» REQUIRED WORK: In the records below, begin at the line containing "(446, 130) = (223, 286): brown clock -> none" and end at the line containing "(527, 469) = (431, 103): orange clock -> none"; quote every line in that span exactly, including both boundary lines, and no others.

» PROVIDED RECORDS:
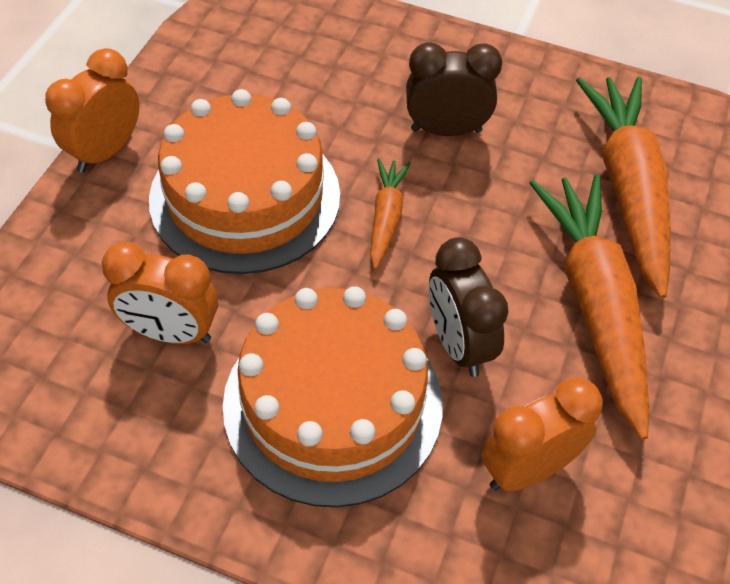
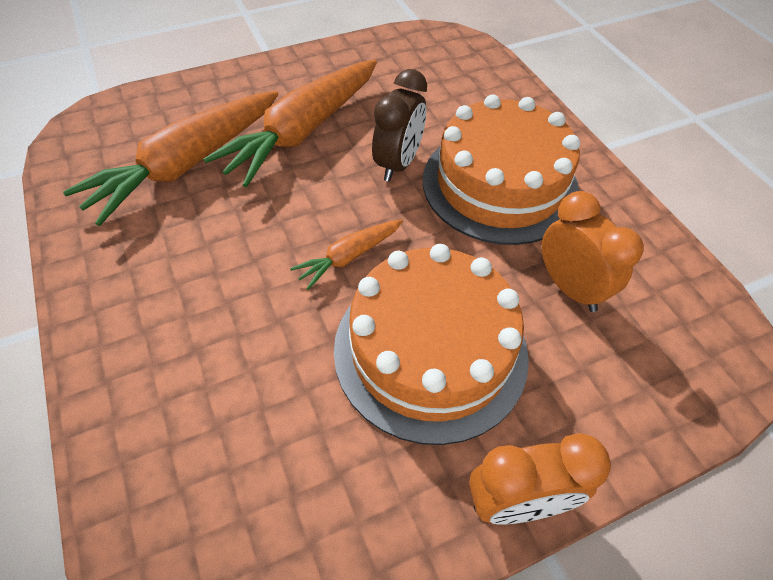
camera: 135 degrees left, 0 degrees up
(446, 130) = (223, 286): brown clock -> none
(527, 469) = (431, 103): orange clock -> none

==

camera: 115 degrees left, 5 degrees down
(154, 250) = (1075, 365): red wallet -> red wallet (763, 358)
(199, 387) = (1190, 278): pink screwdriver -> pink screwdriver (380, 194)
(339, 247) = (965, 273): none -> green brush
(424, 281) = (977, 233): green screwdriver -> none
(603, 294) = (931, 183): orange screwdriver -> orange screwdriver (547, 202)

» RESPONSE AREA:
(446, 130) = (223, 286): brown clock -> none
(527, 469) = (431, 103): orange clock -> none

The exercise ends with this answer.